Task data Start Marker

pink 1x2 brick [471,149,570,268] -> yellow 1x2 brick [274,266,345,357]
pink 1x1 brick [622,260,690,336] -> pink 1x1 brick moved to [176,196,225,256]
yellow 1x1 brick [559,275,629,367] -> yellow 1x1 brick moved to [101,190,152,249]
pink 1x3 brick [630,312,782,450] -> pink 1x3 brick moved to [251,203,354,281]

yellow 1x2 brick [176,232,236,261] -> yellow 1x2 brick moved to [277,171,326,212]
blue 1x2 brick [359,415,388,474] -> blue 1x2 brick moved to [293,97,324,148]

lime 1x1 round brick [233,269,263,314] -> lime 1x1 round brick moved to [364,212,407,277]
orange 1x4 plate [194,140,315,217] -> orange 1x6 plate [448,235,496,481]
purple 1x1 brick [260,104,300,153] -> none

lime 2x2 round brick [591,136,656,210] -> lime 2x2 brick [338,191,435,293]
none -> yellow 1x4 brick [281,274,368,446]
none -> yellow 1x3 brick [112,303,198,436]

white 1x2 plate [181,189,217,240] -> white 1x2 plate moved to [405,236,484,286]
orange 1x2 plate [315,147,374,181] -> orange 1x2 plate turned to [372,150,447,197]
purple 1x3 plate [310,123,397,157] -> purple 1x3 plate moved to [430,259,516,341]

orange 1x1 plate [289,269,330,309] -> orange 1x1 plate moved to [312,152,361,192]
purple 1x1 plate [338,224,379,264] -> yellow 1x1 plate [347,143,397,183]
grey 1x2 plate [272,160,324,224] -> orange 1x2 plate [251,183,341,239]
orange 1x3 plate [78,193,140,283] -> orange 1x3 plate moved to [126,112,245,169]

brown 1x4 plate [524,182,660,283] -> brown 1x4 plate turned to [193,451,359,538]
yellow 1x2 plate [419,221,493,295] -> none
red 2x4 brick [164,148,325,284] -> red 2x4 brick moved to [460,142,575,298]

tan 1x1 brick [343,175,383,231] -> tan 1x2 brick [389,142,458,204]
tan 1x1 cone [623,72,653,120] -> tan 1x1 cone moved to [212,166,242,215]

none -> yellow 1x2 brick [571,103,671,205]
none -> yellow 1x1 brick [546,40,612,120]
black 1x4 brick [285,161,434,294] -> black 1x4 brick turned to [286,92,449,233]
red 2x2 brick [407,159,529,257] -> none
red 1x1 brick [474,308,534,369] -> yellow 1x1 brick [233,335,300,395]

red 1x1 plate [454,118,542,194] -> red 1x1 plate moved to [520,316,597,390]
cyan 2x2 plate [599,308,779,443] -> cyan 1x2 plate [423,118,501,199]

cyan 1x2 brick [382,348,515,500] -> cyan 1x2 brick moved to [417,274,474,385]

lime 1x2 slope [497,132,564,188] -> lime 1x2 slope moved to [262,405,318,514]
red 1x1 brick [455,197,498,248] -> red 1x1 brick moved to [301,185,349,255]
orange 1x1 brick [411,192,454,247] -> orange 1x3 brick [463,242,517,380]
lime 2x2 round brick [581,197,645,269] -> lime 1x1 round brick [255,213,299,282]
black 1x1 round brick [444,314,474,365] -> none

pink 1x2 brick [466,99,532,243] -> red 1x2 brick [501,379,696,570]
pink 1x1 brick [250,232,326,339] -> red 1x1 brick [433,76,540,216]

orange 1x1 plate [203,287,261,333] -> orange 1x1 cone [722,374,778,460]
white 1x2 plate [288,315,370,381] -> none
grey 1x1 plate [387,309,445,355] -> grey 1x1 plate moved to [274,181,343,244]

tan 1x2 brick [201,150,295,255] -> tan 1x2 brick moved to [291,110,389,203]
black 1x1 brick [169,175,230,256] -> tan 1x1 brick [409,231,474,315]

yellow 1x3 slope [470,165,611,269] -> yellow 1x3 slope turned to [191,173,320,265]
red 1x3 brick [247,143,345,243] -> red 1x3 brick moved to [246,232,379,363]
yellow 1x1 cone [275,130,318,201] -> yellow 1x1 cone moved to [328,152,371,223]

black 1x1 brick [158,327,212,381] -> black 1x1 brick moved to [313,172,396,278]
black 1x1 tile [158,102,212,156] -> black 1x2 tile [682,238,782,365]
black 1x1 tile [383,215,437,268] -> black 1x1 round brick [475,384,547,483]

Task data End Marker

• Your goal
The whole of the data must be given back word for word.

• Response
pink 1x2 brick [471,149,570,268] -> yellow 1x2 brick [274,266,345,357]
pink 1x1 brick [622,260,690,336] -> pink 1x1 brick moved to [176,196,225,256]
yellow 1x1 brick [559,275,629,367] -> yellow 1x1 brick moved to [101,190,152,249]
pink 1x3 brick [630,312,782,450] -> pink 1x3 brick moved to [251,203,354,281]

yellow 1x2 brick [176,232,236,261] -> yellow 1x2 brick moved to [277,171,326,212]
blue 1x2 brick [359,415,388,474] -> blue 1x2 brick moved to [293,97,324,148]

lime 1x1 round brick [233,269,263,314] -> lime 1x1 round brick moved to [364,212,407,277]
orange 1x4 plate [194,140,315,217] -> orange 1x6 plate [448,235,496,481]
purple 1x1 brick [260,104,300,153] -> none

lime 2x2 round brick [591,136,656,210] -> lime 2x2 brick [338,191,435,293]
none -> yellow 1x4 brick [281,274,368,446]
none -> yellow 1x3 brick [112,303,198,436]

white 1x2 plate [181,189,217,240] -> white 1x2 plate moved to [405,236,484,286]
orange 1x2 plate [315,147,374,181] -> orange 1x2 plate turned to [372,150,447,197]
purple 1x3 plate [310,123,397,157] -> purple 1x3 plate moved to [430,259,516,341]

orange 1x1 plate [289,269,330,309] -> orange 1x1 plate moved to [312,152,361,192]
purple 1x1 plate [338,224,379,264] -> yellow 1x1 plate [347,143,397,183]
grey 1x2 plate [272,160,324,224] -> orange 1x2 plate [251,183,341,239]
orange 1x3 plate [78,193,140,283] -> orange 1x3 plate moved to [126,112,245,169]

brown 1x4 plate [524,182,660,283] -> brown 1x4 plate turned to [193,451,359,538]
yellow 1x2 plate [419,221,493,295] -> none
red 2x4 brick [164,148,325,284] -> red 2x4 brick moved to [460,142,575,298]

tan 1x1 brick [343,175,383,231] -> tan 1x2 brick [389,142,458,204]
tan 1x1 cone [623,72,653,120] -> tan 1x1 cone moved to [212,166,242,215]

none -> yellow 1x2 brick [571,103,671,205]
none -> yellow 1x1 brick [546,40,612,120]
black 1x4 brick [285,161,434,294] -> black 1x4 brick turned to [286,92,449,233]
red 2x2 brick [407,159,529,257] -> none
red 1x1 brick [474,308,534,369] -> yellow 1x1 brick [233,335,300,395]

red 1x1 plate [454,118,542,194] -> red 1x1 plate moved to [520,316,597,390]
cyan 2x2 plate [599,308,779,443] -> cyan 1x2 plate [423,118,501,199]

cyan 1x2 brick [382,348,515,500] -> cyan 1x2 brick moved to [417,274,474,385]

lime 1x2 slope [497,132,564,188] -> lime 1x2 slope moved to [262,405,318,514]
red 1x1 brick [455,197,498,248] -> red 1x1 brick moved to [301,185,349,255]
orange 1x1 brick [411,192,454,247] -> orange 1x3 brick [463,242,517,380]
lime 2x2 round brick [581,197,645,269] -> lime 1x1 round brick [255,213,299,282]
black 1x1 round brick [444,314,474,365] -> none

pink 1x2 brick [466,99,532,243] -> red 1x2 brick [501,379,696,570]
pink 1x1 brick [250,232,326,339] -> red 1x1 brick [433,76,540,216]

orange 1x1 plate [203,287,261,333] -> orange 1x1 cone [722,374,778,460]
white 1x2 plate [288,315,370,381] -> none
grey 1x1 plate [387,309,445,355] -> grey 1x1 plate moved to [274,181,343,244]

tan 1x2 brick [201,150,295,255] -> tan 1x2 brick moved to [291,110,389,203]
black 1x1 brick [169,175,230,256] -> tan 1x1 brick [409,231,474,315]

yellow 1x3 slope [470,165,611,269] -> yellow 1x3 slope turned to [191,173,320,265]
red 1x3 brick [247,143,345,243] -> red 1x3 brick moved to [246,232,379,363]
yellow 1x1 cone [275,130,318,201] -> yellow 1x1 cone moved to [328,152,371,223]

black 1x1 brick [158,327,212,381] -> black 1x1 brick moved to [313,172,396,278]
black 1x1 tile [158,102,212,156] -> black 1x2 tile [682,238,782,365]
black 1x1 tile [383,215,437,268] -> black 1x1 round brick [475,384,547,483]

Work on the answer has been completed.